BEGIN Given data
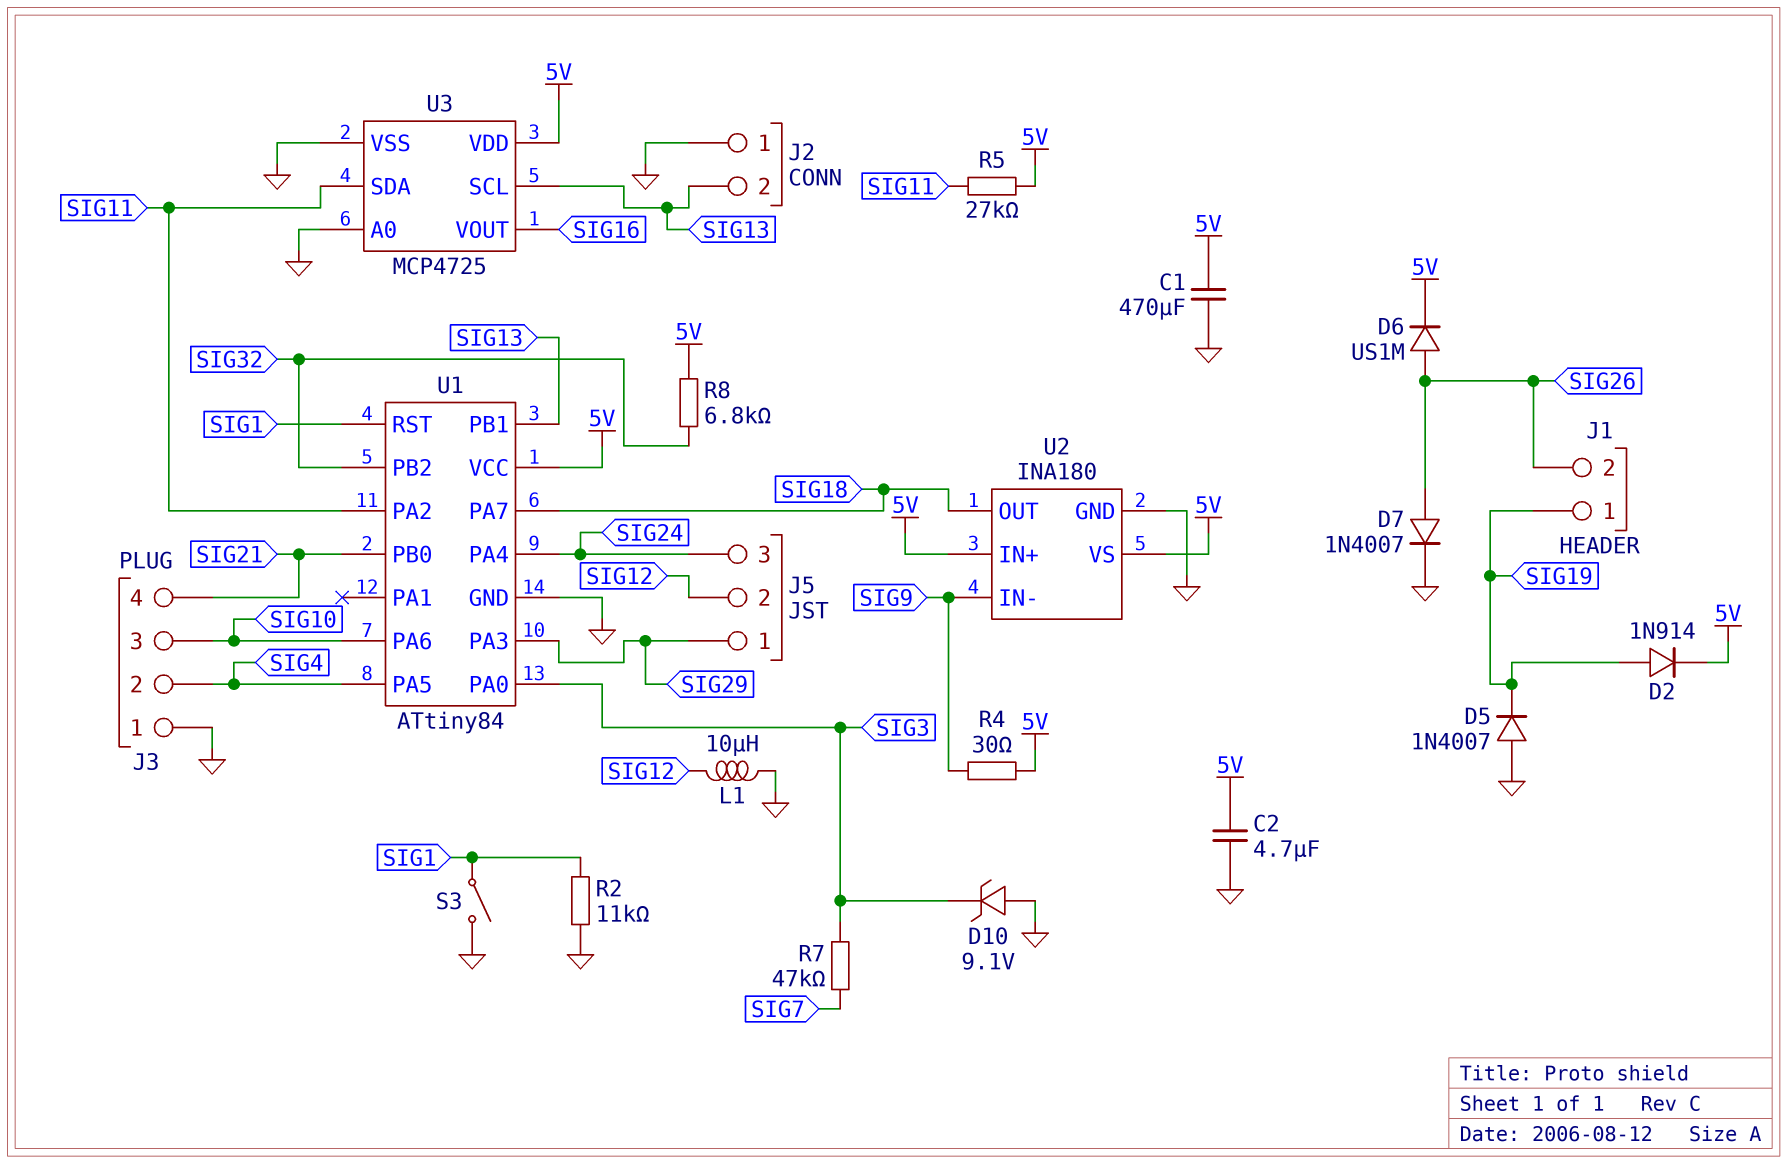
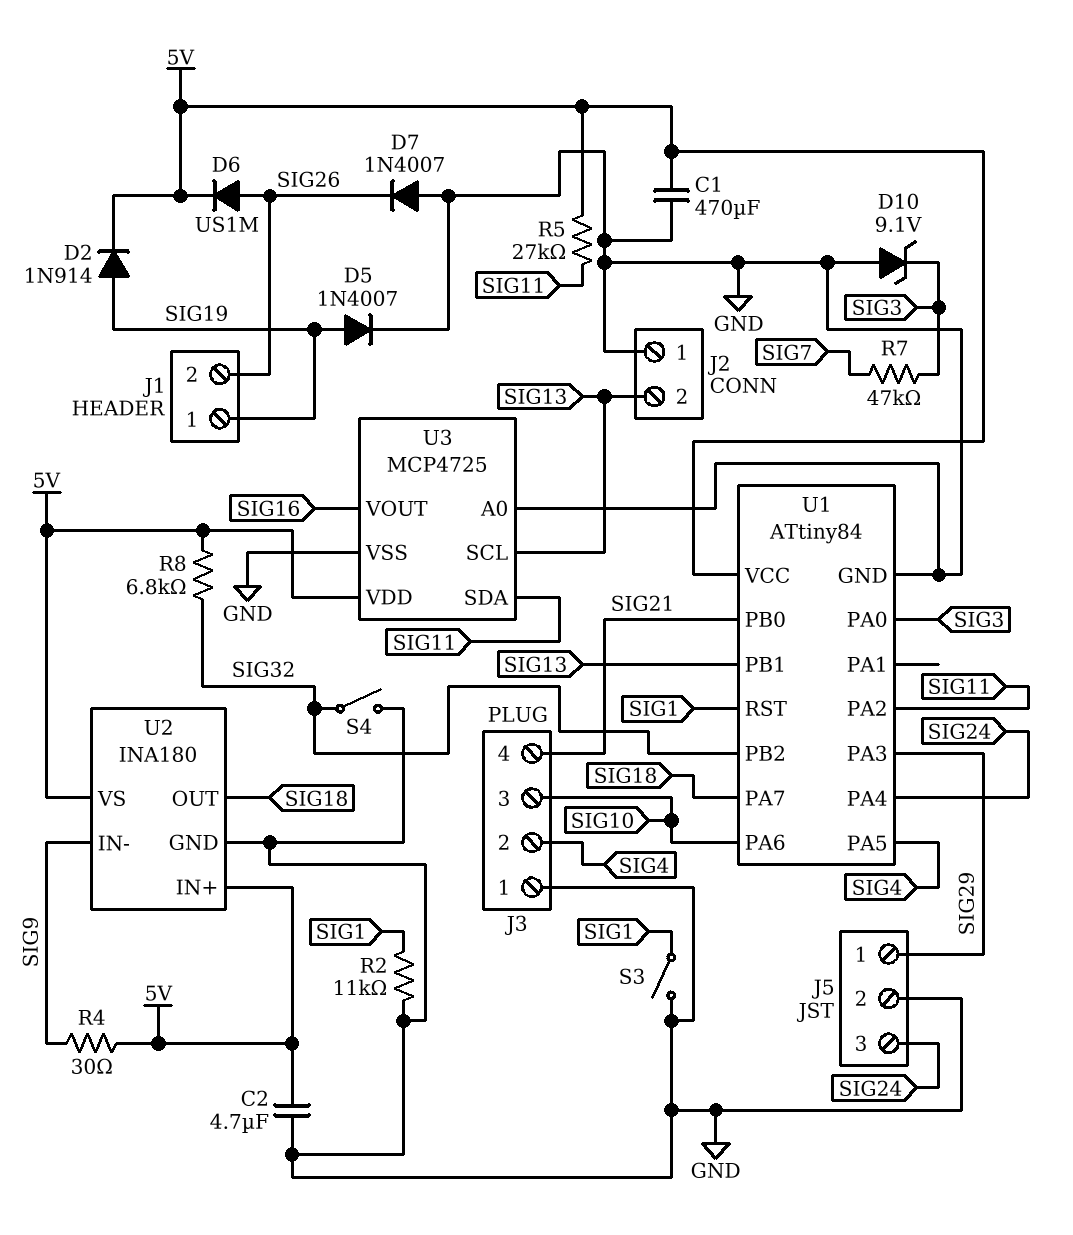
D5: diode 1N4007 (A GND, K SIG19) -> diode 1N4007 (A SIG19, K GND)
D7: diode 1N4007 (A SIG26, K GND) -> diode 1N4007 (A GND, K SIG26)
J5 pin 2: SIG12 -> GND
L1: 10uH (GND, SIG12) -> none
S4: none -> switch (GND, SIG32)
END Given data
Your answer should be an exact copy of the entries above, with no images included.

§ Result
D5: diode 1N4007 (A GND, K SIG19) -> diode 1N4007 (A SIG19, K GND)
D7: diode 1N4007 (A SIG26, K GND) -> diode 1N4007 (A GND, K SIG26)
J5 pin 2: SIG12 -> GND
L1: 10uH (GND, SIG12) -> none
S4: none -> switch (GND, SIG32)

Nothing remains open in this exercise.